§ **The problem**:
Shown below is a listing with pictures; reproduce exactly, and only, the lines between the ones containing "R120: none -> 560 (COM, N2)" and "C102: 330pF (IC101/out, N6)", inclusive, leaving the pictures out.

§ **Working data**:
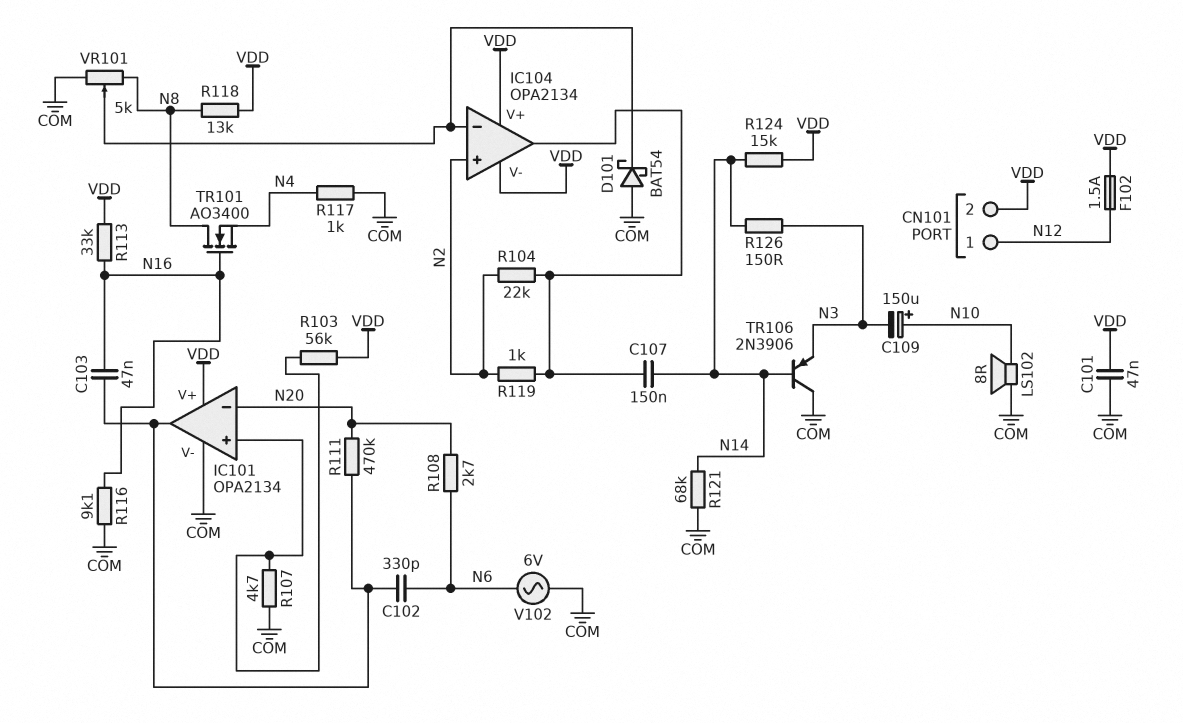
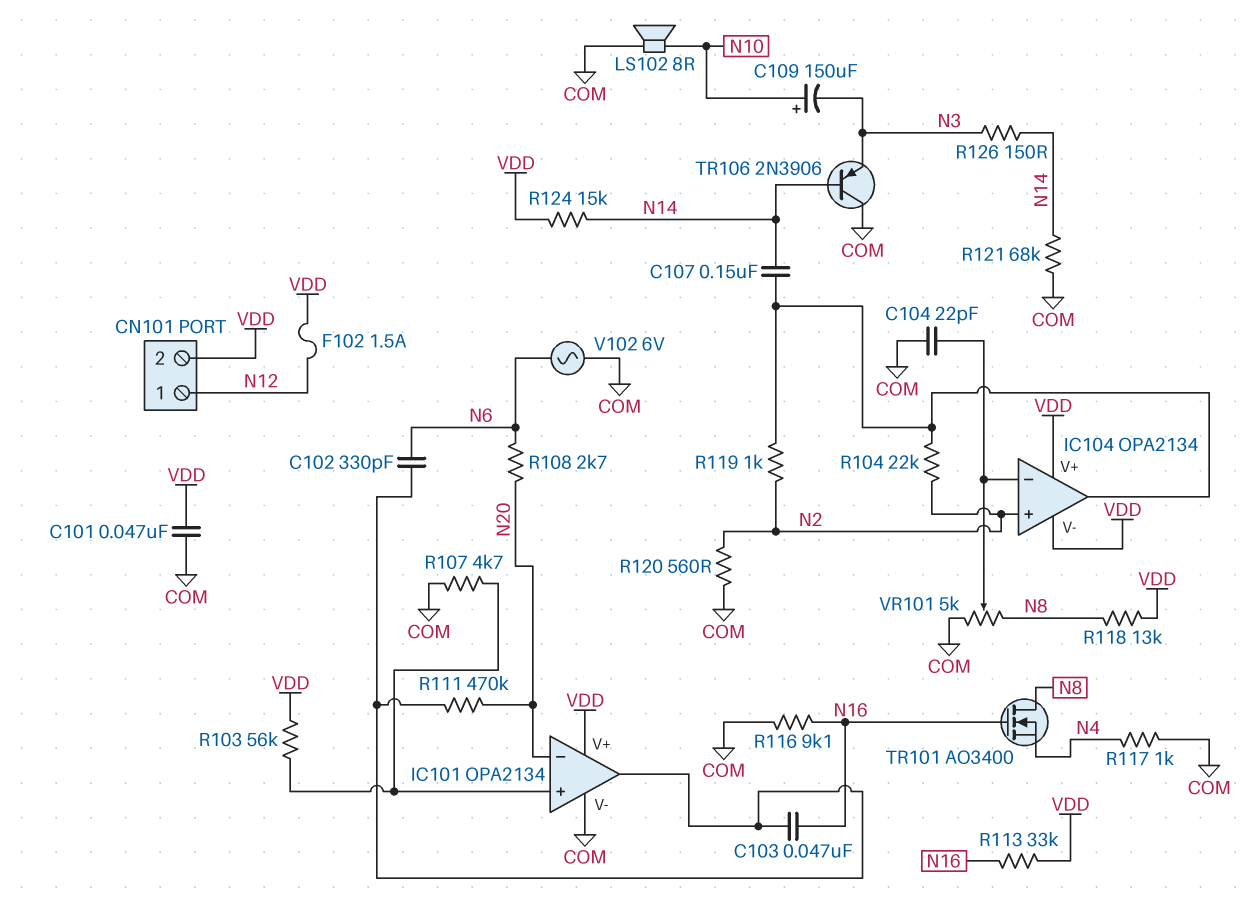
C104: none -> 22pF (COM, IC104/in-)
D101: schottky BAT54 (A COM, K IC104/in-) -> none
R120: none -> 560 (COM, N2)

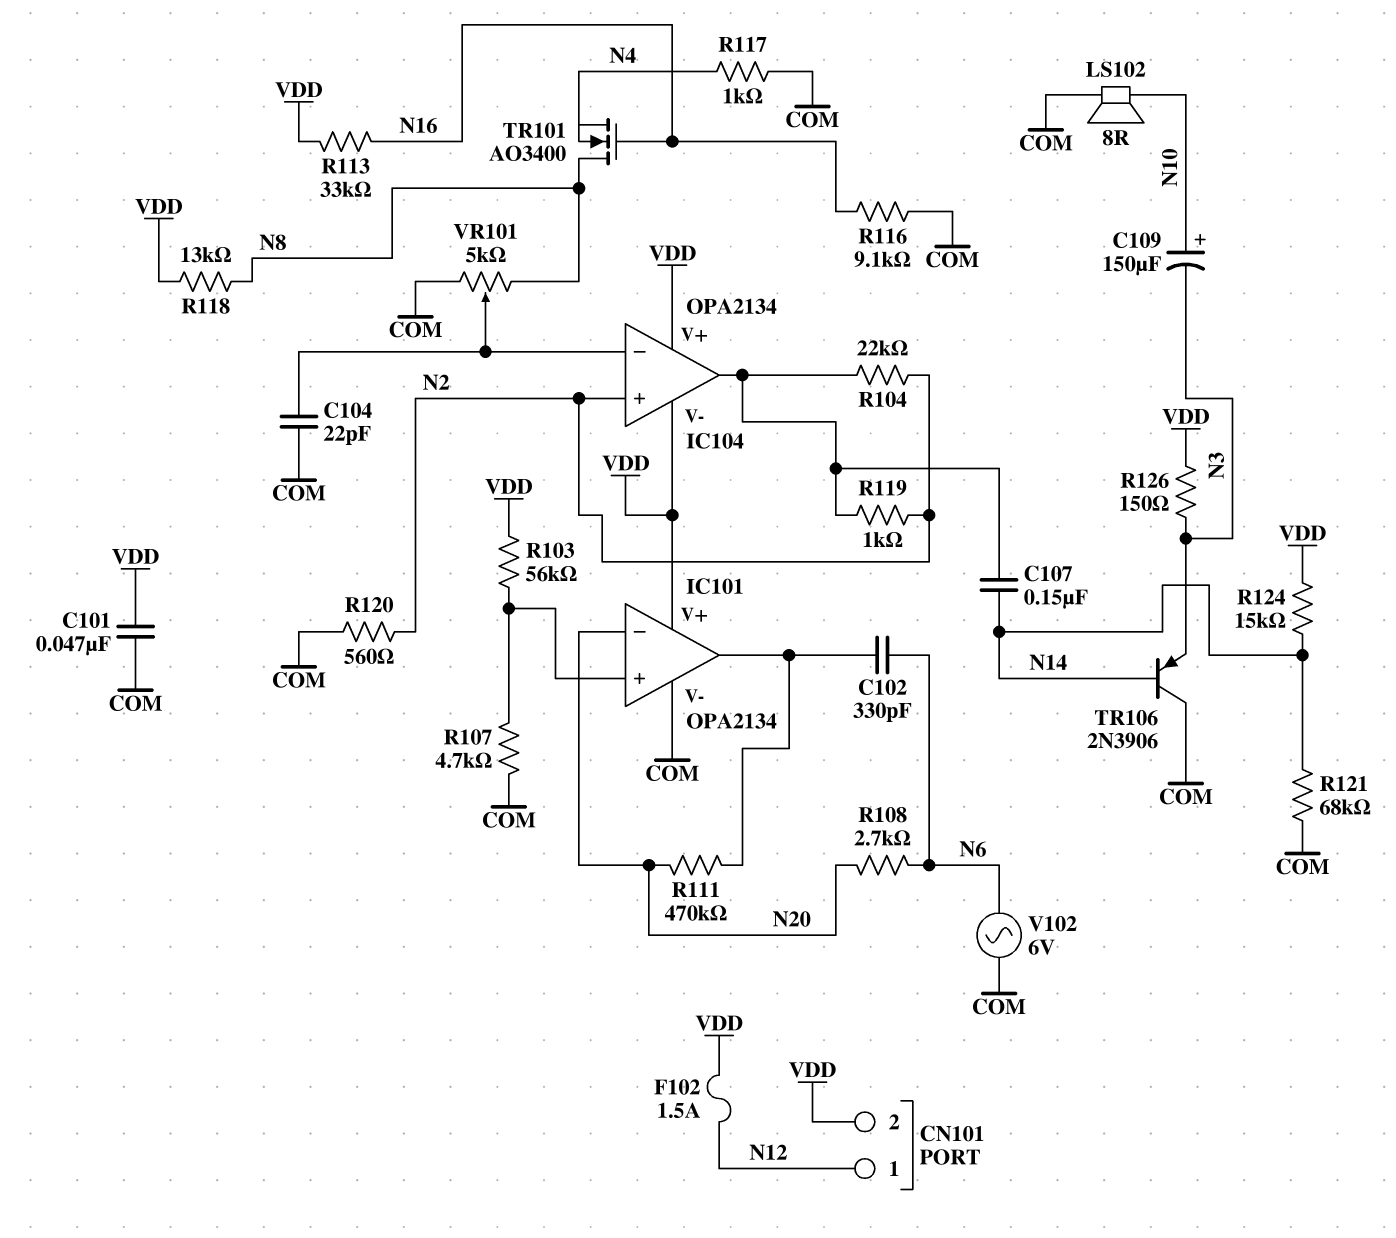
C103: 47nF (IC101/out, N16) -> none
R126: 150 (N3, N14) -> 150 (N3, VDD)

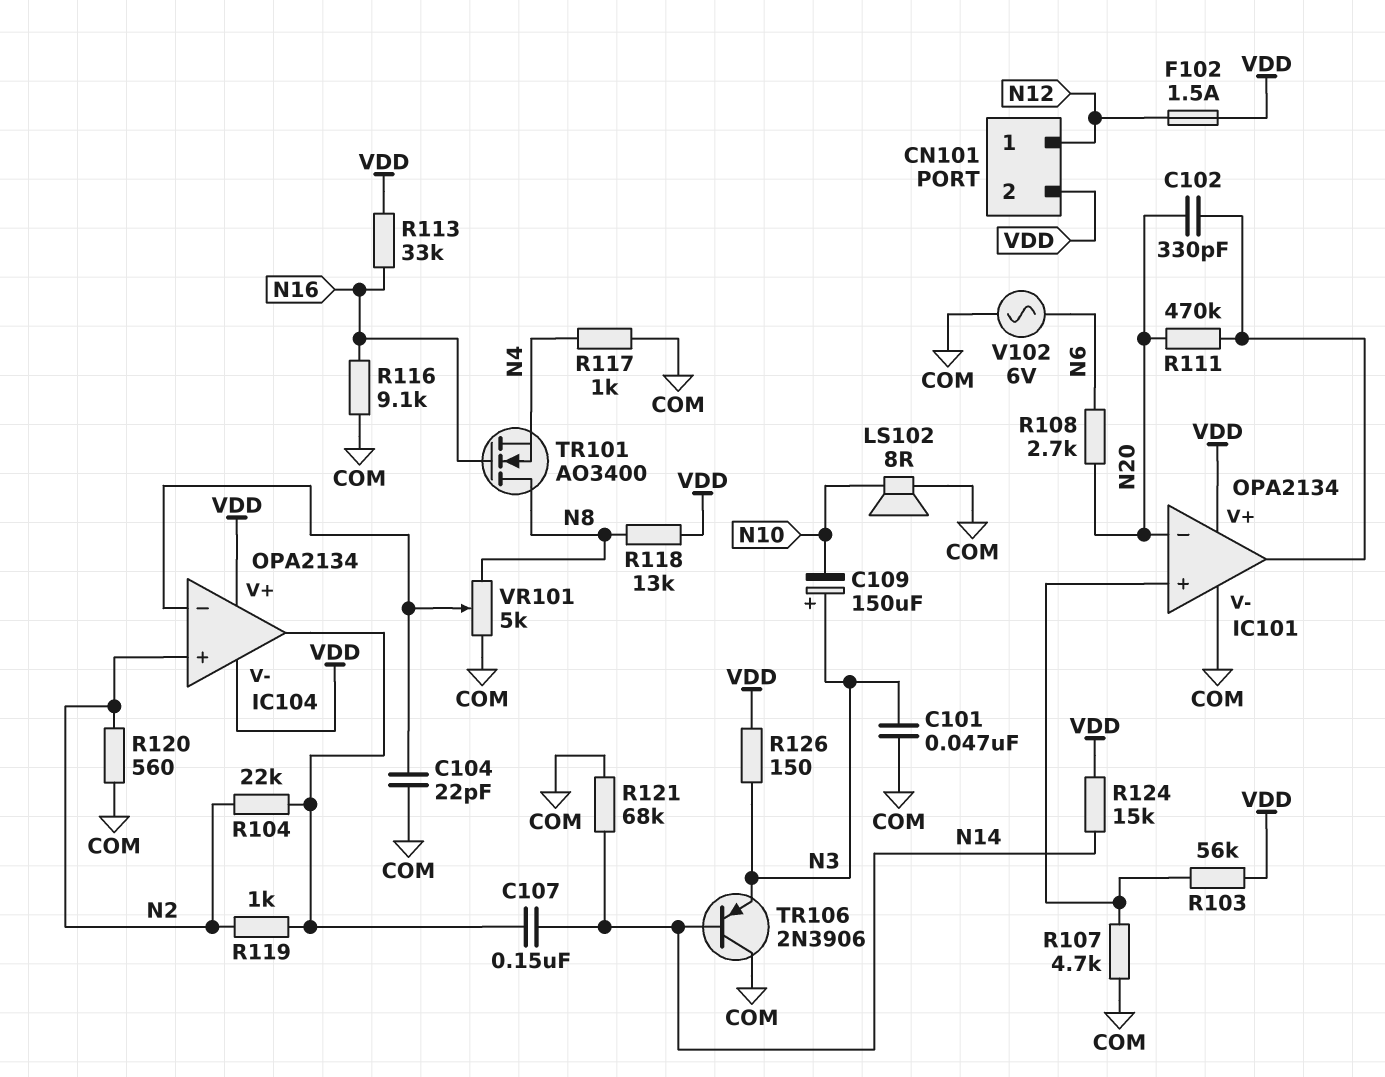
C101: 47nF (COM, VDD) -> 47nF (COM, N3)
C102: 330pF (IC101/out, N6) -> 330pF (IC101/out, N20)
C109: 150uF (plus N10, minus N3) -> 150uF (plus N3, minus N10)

§ **Answer box**:
R120: none -> 560 (COM, N2)

C103: 47nF (IC101/out, N16) -> none
R126: 150 (N3, N14) -> 150 (N3, VDD)

C101: 47nF (COM, VDD) -> 47nF (COM, N3)
C102: 330pF (IC101/out, N6) -> 330pF (IC101/out, N20)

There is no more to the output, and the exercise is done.